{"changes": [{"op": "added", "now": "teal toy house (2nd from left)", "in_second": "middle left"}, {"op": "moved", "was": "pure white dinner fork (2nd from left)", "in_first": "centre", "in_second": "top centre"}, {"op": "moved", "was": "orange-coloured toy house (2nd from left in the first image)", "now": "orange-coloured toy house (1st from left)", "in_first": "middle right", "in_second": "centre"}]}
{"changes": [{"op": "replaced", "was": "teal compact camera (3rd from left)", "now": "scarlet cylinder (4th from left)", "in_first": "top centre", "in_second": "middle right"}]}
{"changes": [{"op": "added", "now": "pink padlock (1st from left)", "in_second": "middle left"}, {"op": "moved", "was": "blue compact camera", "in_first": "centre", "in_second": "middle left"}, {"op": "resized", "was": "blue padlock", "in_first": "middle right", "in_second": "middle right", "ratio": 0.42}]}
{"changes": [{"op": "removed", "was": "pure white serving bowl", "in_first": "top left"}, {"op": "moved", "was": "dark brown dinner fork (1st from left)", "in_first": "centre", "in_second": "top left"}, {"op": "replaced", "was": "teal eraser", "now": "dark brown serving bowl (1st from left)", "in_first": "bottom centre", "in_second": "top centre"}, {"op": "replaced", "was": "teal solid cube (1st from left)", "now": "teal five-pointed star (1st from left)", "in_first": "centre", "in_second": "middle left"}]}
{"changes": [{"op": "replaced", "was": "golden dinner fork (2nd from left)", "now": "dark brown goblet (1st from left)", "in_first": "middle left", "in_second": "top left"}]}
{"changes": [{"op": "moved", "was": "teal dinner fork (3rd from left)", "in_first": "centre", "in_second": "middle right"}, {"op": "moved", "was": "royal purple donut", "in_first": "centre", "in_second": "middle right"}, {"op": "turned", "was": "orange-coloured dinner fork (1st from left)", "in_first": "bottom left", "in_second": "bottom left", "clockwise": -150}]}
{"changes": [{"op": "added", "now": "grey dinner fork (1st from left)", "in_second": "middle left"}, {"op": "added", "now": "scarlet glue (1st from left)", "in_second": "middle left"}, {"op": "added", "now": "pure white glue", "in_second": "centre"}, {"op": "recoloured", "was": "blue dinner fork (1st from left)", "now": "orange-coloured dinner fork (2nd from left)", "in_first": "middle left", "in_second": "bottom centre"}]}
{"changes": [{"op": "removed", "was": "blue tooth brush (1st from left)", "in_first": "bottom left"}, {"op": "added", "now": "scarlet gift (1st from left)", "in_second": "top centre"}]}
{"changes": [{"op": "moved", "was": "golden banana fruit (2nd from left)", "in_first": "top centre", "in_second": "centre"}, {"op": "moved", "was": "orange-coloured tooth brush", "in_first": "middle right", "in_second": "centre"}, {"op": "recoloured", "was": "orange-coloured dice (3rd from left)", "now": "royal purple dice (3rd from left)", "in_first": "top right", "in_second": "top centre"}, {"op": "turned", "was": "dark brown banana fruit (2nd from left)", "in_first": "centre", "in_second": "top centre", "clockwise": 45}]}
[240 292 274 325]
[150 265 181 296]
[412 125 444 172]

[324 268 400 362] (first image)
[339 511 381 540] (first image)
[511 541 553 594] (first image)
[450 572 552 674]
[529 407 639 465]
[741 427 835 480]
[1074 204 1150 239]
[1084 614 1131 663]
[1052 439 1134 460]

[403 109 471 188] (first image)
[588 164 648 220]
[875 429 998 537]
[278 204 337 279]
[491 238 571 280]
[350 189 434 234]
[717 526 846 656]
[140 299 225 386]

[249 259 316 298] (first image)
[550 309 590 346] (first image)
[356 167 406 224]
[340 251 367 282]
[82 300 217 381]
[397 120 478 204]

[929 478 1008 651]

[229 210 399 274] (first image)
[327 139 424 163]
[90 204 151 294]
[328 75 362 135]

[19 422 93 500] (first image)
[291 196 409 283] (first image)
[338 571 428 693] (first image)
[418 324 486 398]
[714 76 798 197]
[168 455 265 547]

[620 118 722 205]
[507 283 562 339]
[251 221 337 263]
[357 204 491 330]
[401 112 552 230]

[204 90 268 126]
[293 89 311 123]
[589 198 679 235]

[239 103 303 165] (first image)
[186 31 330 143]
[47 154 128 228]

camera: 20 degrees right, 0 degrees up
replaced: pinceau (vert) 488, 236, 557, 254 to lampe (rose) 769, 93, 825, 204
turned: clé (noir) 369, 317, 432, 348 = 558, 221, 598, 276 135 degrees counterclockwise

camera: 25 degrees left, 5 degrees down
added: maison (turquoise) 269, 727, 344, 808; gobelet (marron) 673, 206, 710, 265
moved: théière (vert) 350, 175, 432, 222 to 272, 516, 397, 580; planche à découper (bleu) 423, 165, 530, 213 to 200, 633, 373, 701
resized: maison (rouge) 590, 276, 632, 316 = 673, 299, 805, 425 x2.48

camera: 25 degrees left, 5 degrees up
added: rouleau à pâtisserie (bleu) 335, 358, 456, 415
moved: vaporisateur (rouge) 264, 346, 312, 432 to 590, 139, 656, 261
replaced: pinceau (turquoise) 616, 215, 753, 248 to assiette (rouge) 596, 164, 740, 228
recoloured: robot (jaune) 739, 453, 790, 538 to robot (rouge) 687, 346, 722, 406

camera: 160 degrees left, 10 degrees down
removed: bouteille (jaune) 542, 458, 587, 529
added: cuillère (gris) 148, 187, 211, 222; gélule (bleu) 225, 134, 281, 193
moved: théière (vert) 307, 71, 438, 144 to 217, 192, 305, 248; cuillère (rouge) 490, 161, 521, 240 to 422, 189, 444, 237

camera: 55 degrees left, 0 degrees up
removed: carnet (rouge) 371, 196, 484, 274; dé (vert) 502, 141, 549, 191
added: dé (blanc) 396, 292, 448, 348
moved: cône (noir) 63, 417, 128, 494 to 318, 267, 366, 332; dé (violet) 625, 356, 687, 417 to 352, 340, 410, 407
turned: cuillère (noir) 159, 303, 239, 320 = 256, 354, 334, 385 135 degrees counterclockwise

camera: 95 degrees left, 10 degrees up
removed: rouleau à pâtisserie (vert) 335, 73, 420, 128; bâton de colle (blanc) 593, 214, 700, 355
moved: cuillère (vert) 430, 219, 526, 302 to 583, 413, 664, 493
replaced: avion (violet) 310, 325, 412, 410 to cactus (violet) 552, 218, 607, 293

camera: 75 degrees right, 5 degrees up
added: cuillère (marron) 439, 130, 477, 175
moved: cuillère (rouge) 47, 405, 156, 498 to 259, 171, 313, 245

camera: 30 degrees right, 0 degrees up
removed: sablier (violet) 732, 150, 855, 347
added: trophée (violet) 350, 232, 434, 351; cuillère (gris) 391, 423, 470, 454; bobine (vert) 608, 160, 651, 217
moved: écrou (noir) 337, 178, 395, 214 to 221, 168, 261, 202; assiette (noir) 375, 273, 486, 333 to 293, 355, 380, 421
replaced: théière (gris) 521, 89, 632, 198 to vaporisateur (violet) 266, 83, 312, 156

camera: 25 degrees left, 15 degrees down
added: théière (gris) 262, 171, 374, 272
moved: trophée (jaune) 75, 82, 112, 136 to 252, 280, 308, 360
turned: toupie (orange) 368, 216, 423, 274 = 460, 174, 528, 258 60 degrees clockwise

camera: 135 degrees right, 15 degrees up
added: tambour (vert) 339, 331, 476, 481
········
## ABOUT THIS EXERCISE
Taking the entries above, print exactly the lines starting at the line with "[150 265 181 296]" and ending at the line with "[1052 439 1134 460]", both included.

## ANSWER TO THE EXERCISE
[150 265 181 296]
[412 125 444 172]

[324 268 400 362] (first image)
[339 511 381 540] (first image)
[511 541 553 594] (first image)
[450 572 552 674]
[529 407 639 465]
[741 427 835 480]
[1074 204 1150 239]
[1084 614 1131 663]
[1052 439 1134 460]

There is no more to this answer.